BEGIN RECORD SET

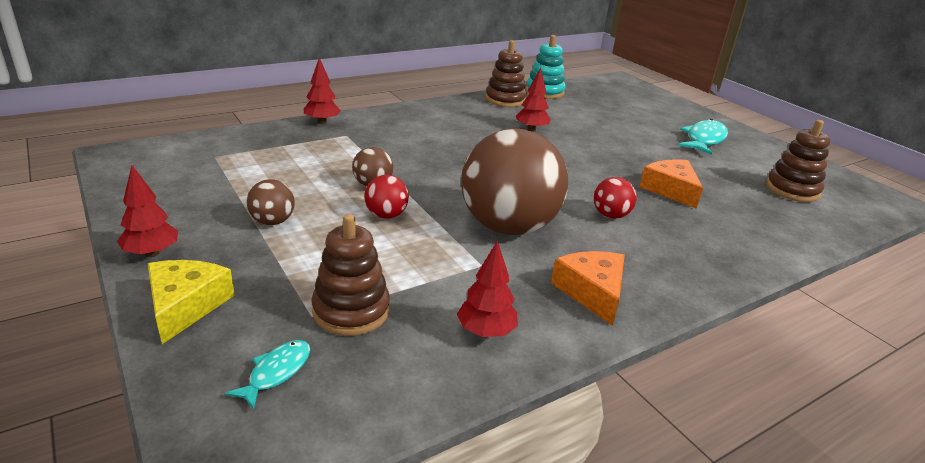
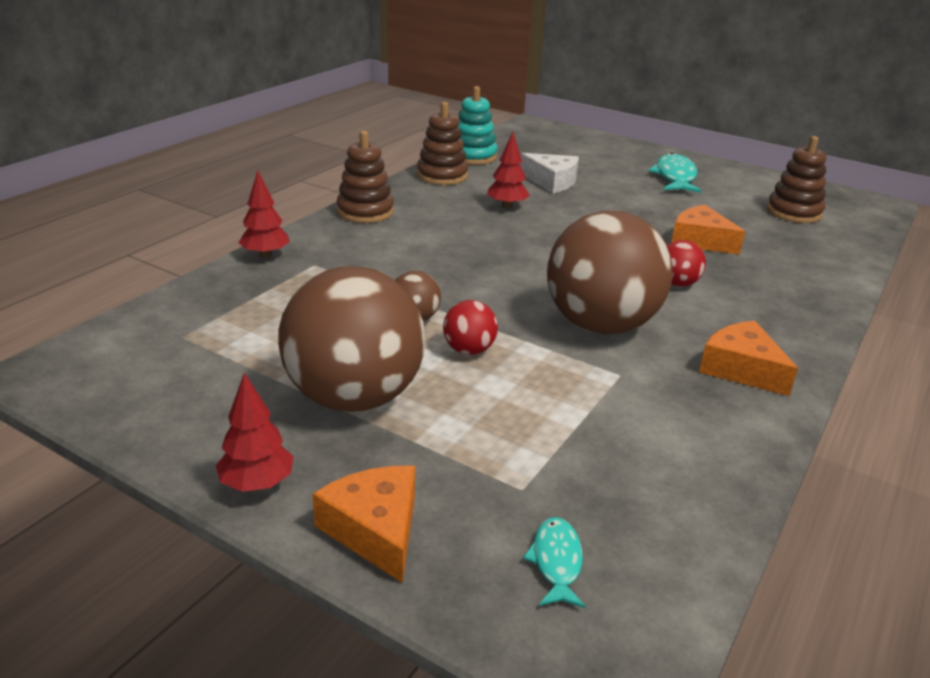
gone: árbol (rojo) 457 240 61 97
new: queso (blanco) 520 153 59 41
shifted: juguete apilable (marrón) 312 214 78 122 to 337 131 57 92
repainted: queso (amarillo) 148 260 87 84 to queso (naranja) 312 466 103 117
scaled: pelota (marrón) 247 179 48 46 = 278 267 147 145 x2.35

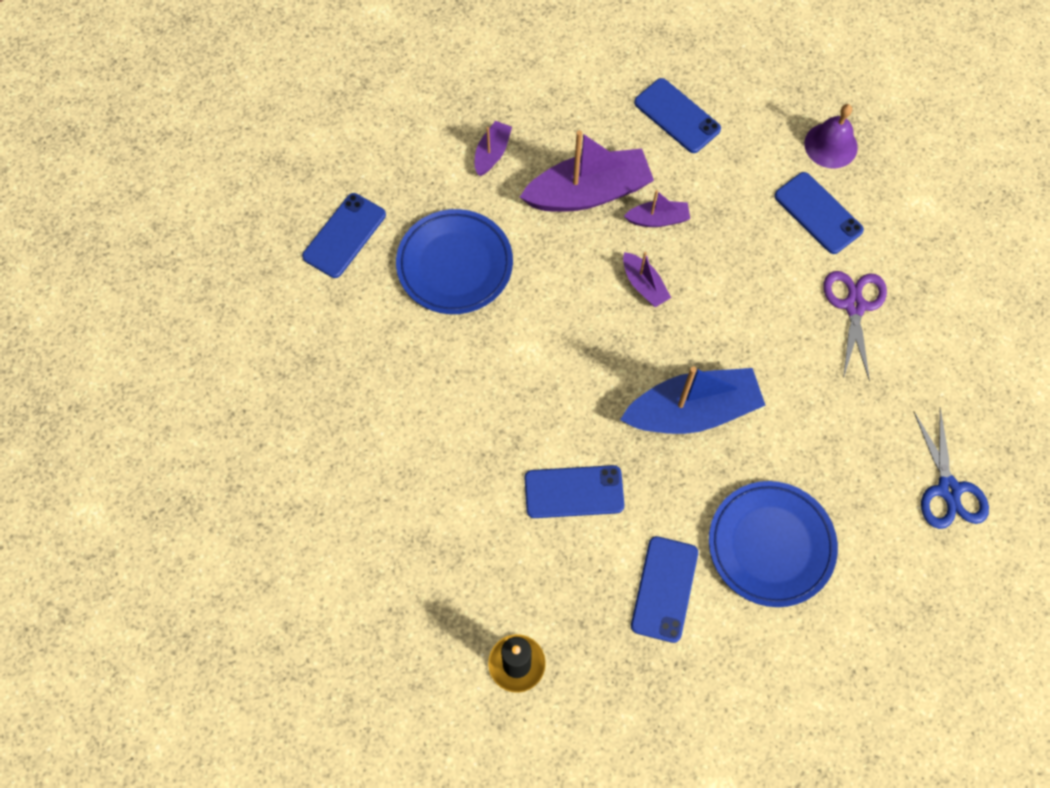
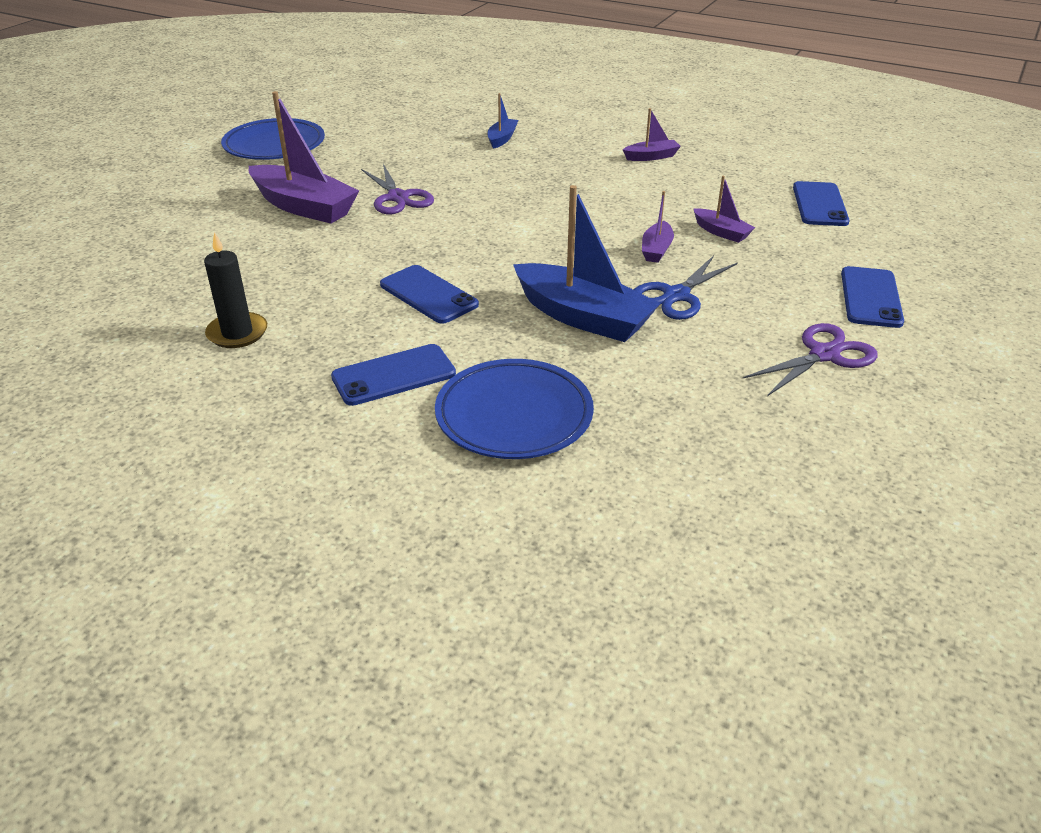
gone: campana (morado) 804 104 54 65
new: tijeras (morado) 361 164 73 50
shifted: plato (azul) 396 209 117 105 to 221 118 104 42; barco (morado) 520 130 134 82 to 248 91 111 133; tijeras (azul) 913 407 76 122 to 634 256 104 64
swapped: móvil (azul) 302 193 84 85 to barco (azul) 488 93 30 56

END RECORD SET

§ **EXERCISE**
For this exercise, output the records exactly but omit their pictures.

§ **SOLVED EXERCISE**
gone: árbol (rojo) 457 240 61 97
new: queso (blanco) 520 153 59 41
shifted: juguete apilable (marrón) 312 214 78 122 to 337 131 57 92
repainted: queso (amarillo) 148 260 87 84 to queso (naranja) 312 466 103 117
scaled: pelota (marrón) 247 179 48 46 = 278 267 147 145 x2.35

gone: campana (morado) 804 104 54 65
new: tijeras (morado) 361 164 73 50
shifted: plato (azul) 396 209 117 105 to 221 118 104 42; barco (morado) 520 130 134 82 to 248 91 111 133; tijeras (azul) 913 407 76 122 to 634 256 104 64
swapped: móvil (azul) 302 193 84 85 to barco (azul) 488 93 30 56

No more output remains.